• Exercise instructions
Say how many lines of the entries below include "brick", giving nothing but that number.

• Records for processing
__________________________________________________

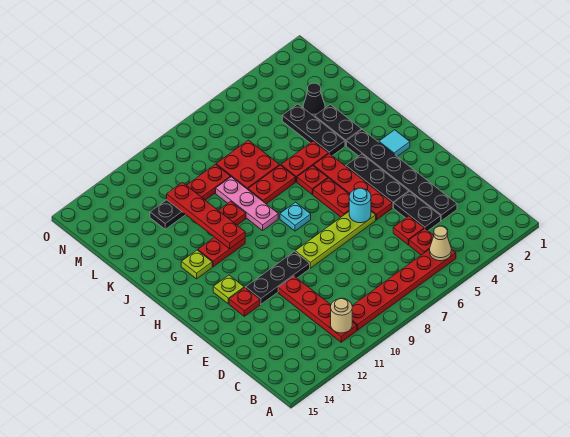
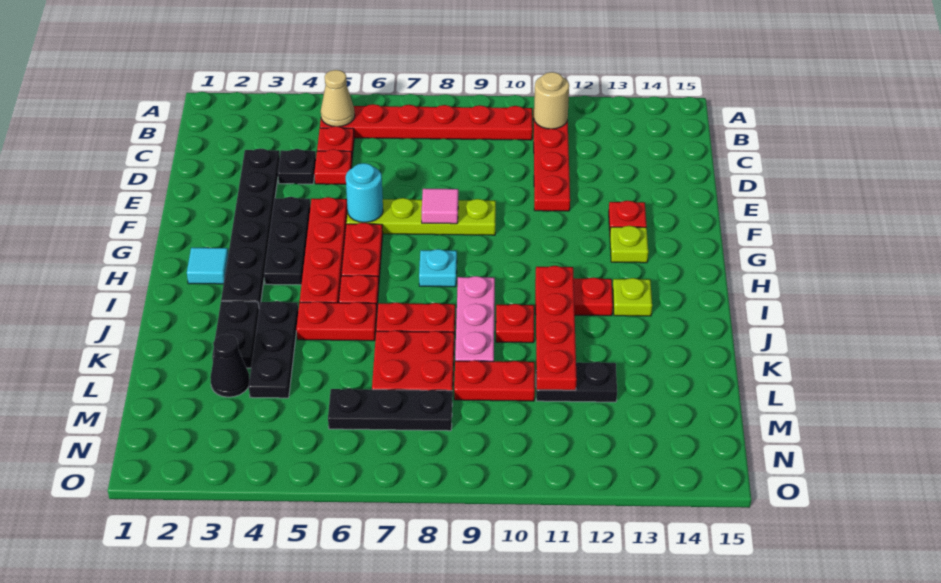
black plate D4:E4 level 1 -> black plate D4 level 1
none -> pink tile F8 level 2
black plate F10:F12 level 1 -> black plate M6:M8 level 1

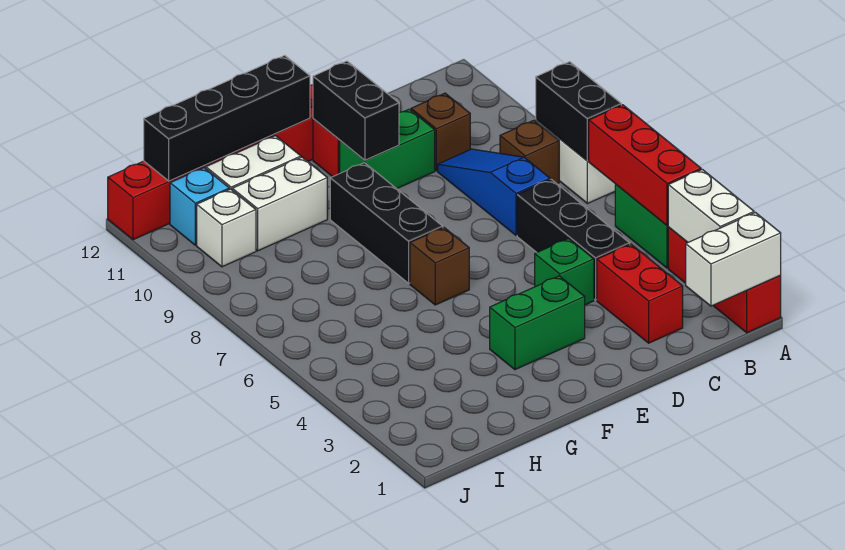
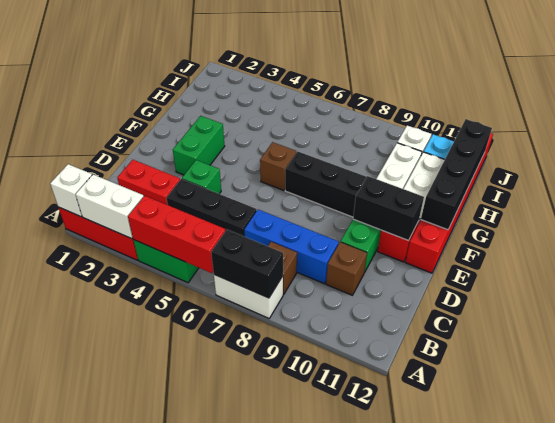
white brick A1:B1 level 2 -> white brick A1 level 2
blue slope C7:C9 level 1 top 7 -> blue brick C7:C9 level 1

__________________________________________________

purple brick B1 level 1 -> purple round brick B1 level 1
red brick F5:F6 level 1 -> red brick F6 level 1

__________________________________________________

• Response
4